_Brief_. Your task is to copy each line in the listing that includes the word "brick".

_Recorded data_.
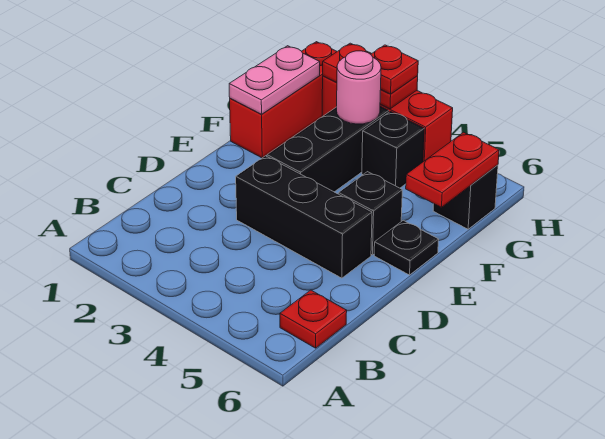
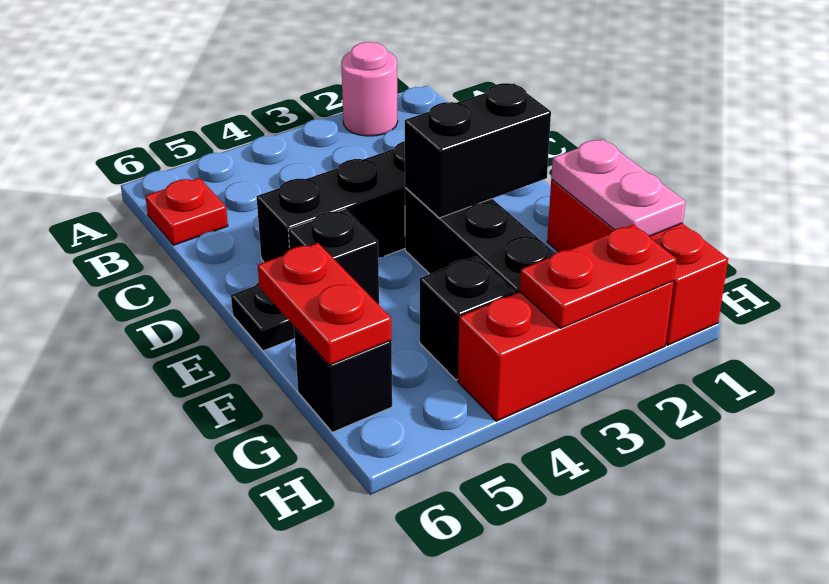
none -> black brick E2:E3 level 2
pink round brick G3 level 2 -> pink round brick A2 level 1
red plate H3 level 3 -> none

_Answer space_.
none -> black brick E2:E3 level 2
pink round brick G3 level 2 -> pink round brick A2 level 1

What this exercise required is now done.